(Image comparison counts)
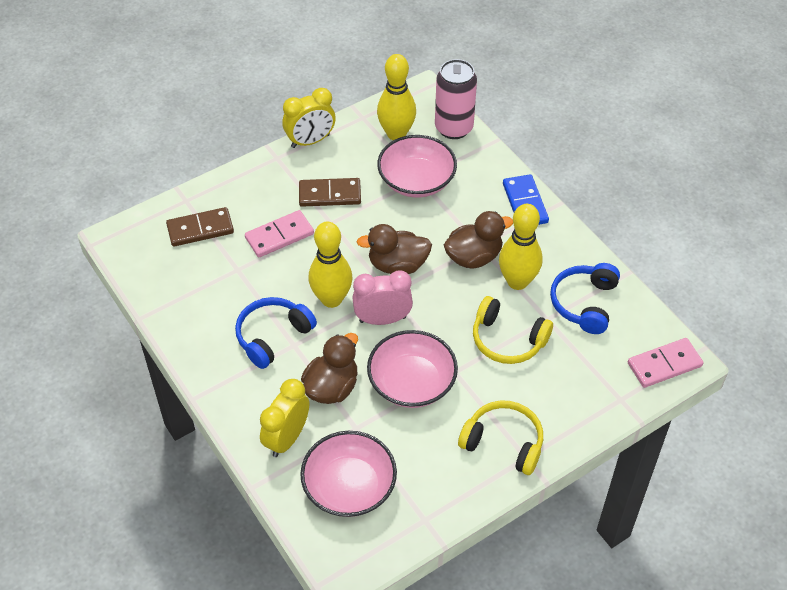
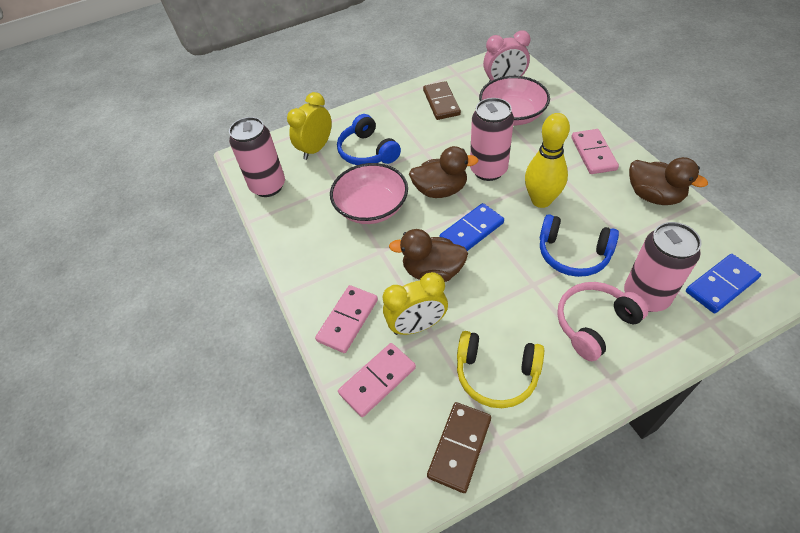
blue domino: 1 -> 2
pink bowl: 3 -> 2
pink can: 1 -> 3
pink domino: 2 -> 3
pink headphones: 0 -> 1
yellow bowling pin: 3 -> 1
yellow headphones: 2 -> 1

--- Exercise objective ---
All of the records should be output exactly as they stand, with pictures omitted.

--- Result ---
blue domino: 1 -> 2
pink bowl: 3 -> 2
pink can: 1 -> 3
pink domino: 2 -> 3
pink headphones: 0 -> 1
yellow bowling pin: 3 -> 1
yellow headphones: 2 -> 1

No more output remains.